[Object matching data]
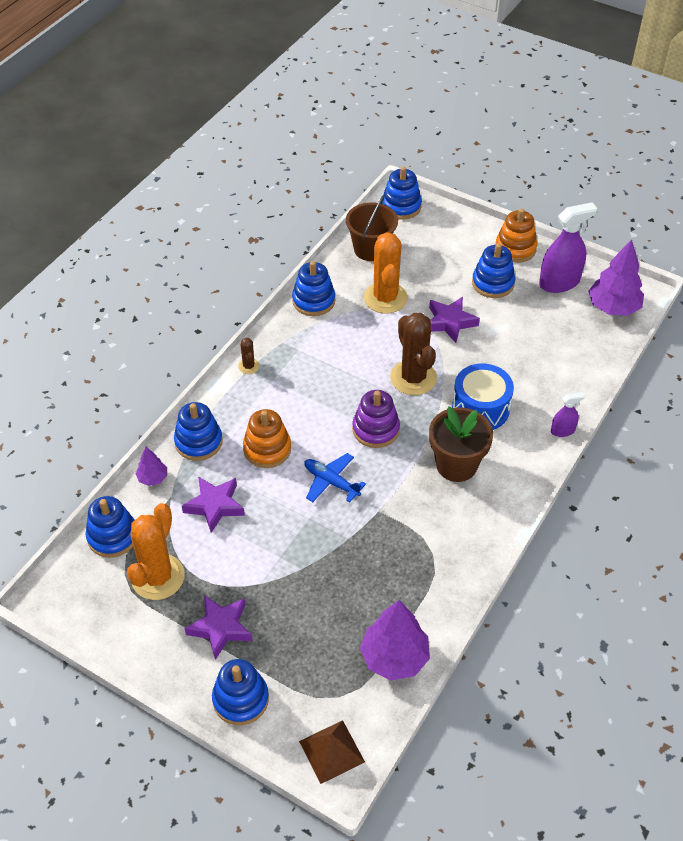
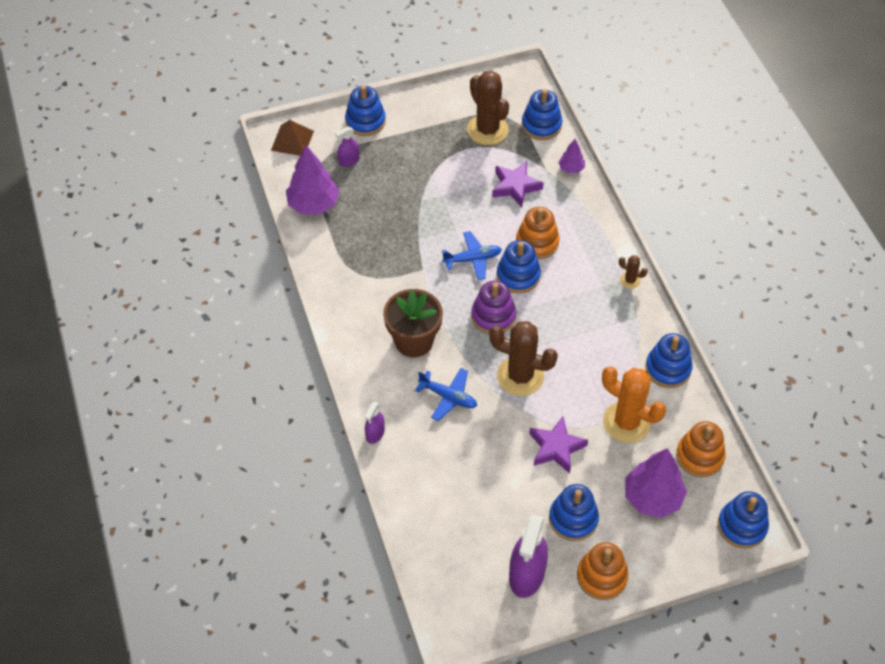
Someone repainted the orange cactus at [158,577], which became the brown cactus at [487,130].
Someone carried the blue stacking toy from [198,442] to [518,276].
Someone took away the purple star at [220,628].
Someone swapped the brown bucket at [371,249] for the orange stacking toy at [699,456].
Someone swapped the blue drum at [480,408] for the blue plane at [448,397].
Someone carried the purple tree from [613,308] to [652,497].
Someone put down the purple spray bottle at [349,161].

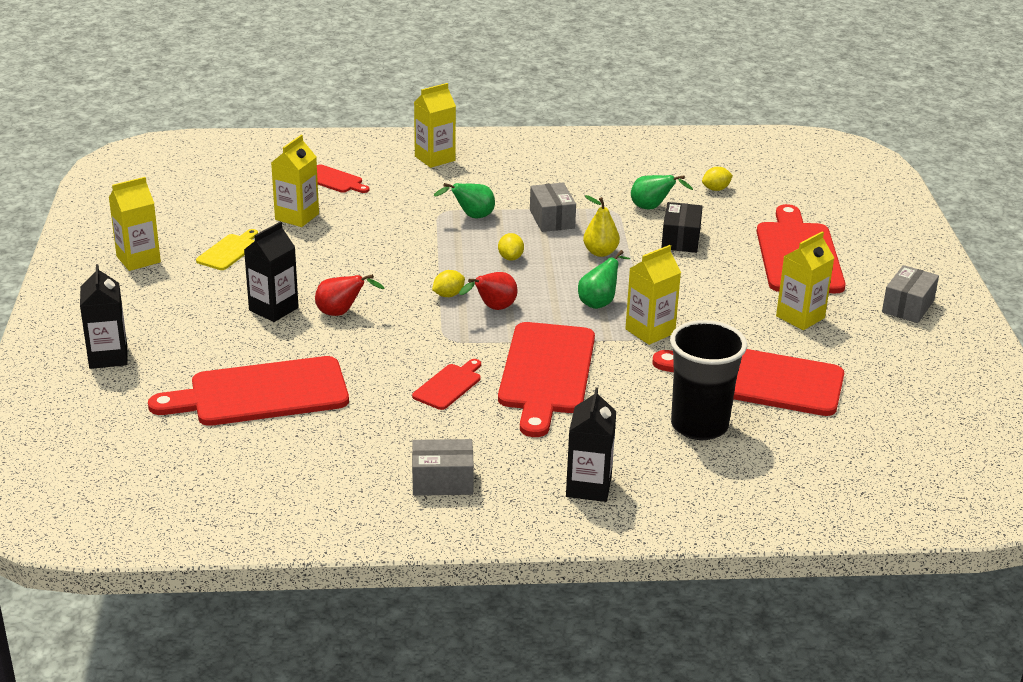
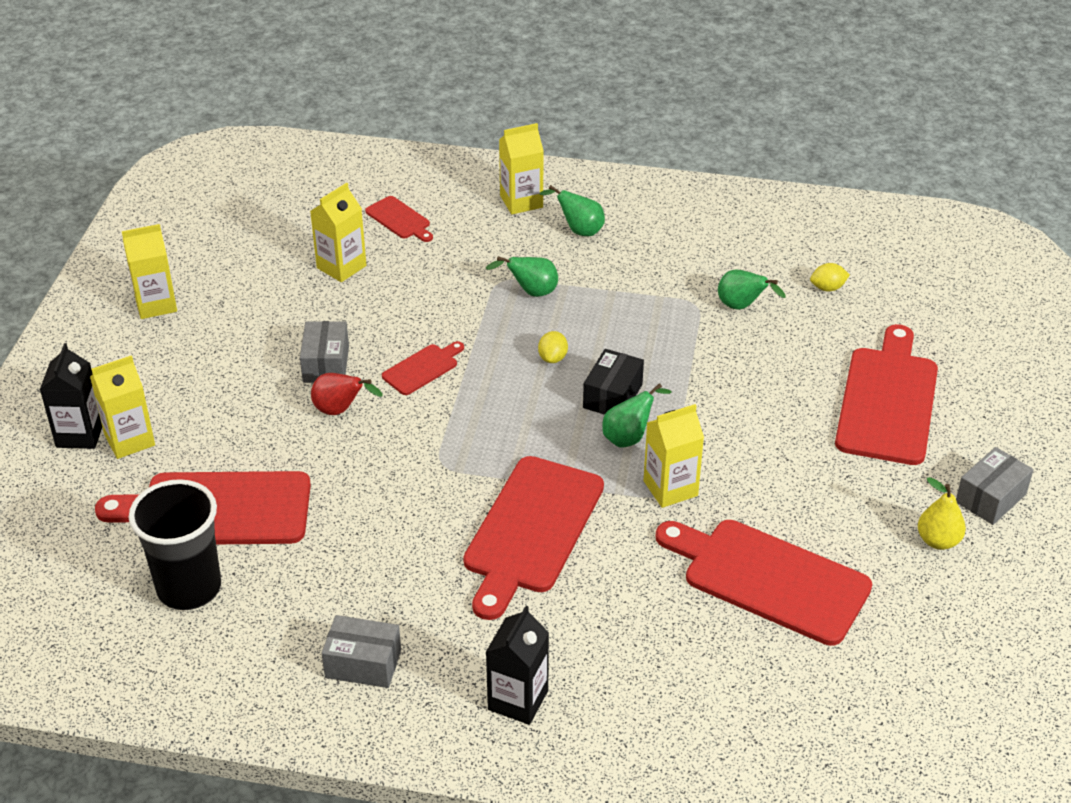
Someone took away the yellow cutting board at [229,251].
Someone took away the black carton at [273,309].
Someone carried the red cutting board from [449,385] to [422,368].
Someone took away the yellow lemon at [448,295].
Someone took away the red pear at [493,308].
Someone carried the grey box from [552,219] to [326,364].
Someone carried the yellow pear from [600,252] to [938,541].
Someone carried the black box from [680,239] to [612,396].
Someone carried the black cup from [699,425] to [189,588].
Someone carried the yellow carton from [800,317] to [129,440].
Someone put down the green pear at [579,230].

■ **YOUR ASSIGNMENT**: The lines from the one containing "Someone swapped the brown" through the last line of the entries are to be copied exactly, both ends included, and the pictures are to be omitted.

■ **RESPONSE TO THIS EXERCISE**:
Someone swapped the brown bucket at [371,249] for the orange stacking toy at [699,456].
Someone swapped the blue drum at [480,408] for the blue plane at [448,397].
Someone carried the purple tree from [613,308] to [652,497].
Someone put down the purple spray bottle at [349,161].

Someone took away the yellow cutting board at [229,251].
Someone took away the black carton at [273,309].
Someone carried the red cutting board from [449,385] to [422,368].
Someone took away the yellow lemon at [448,295].
Someone took away the red pear at [493,308].
Someone carried the grey box from [552,219] to [326,364].
Someone carried the yellow pear from [600,252] to [938,541].
Someone carried the black box from [680,239] to [612,396].
Someone carried the black cup from [699,425] to [189,588].
Someone carried the yellow carton from [800,317] to [129,440].
Someone put down the green pear at [579,230].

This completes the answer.